[Dataset section]

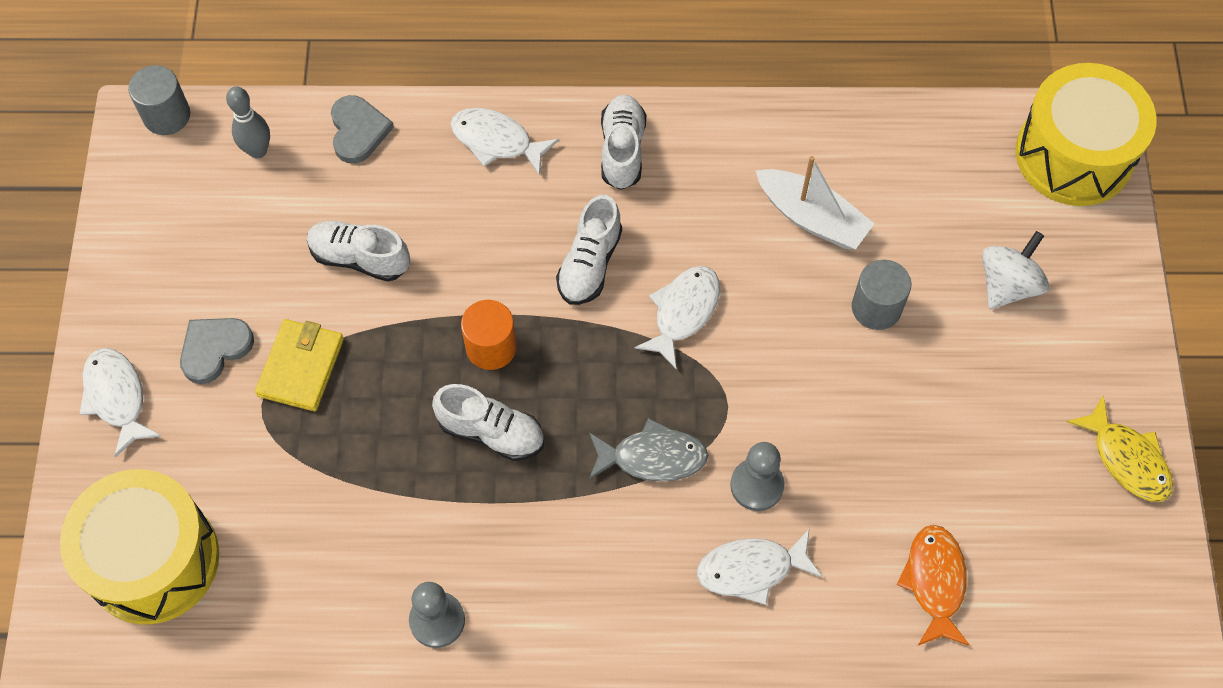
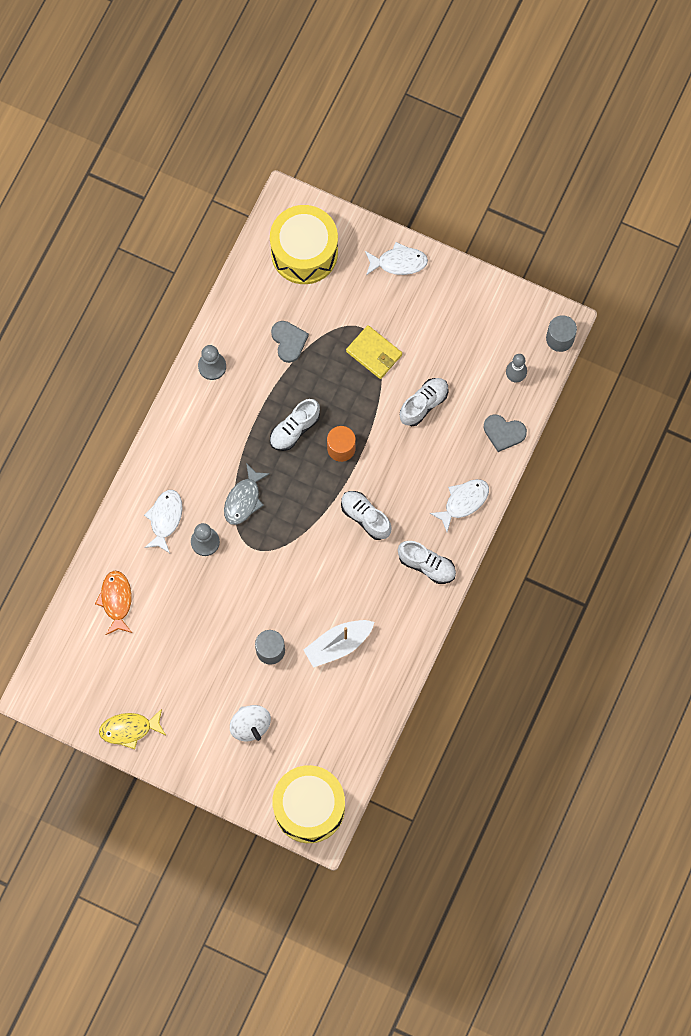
camera: 115 degrees right, 10 degrees up
(214, 349) = (404, 316): grey heart -> grey heart (289, 341)
(683, 312) = (315, 551): white fish -> none
(935, 582) = (116, 601): orange fish -> orange fish turned 120 degrees counterclockwise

[/Dataset section]

# Exercise details
Exclude the pictures and print the rest of the data exactly.

# Answer space
camera: 115 degrees right, 10 degrees up
(214, 349) = (404, 316): grey heart -> grey heart (289, 341)
(683, 312) = (315, 551): white fish -> none
(935, 582) = (116, 601): orange fish -> orange fish turned 120 degrees counterclockwise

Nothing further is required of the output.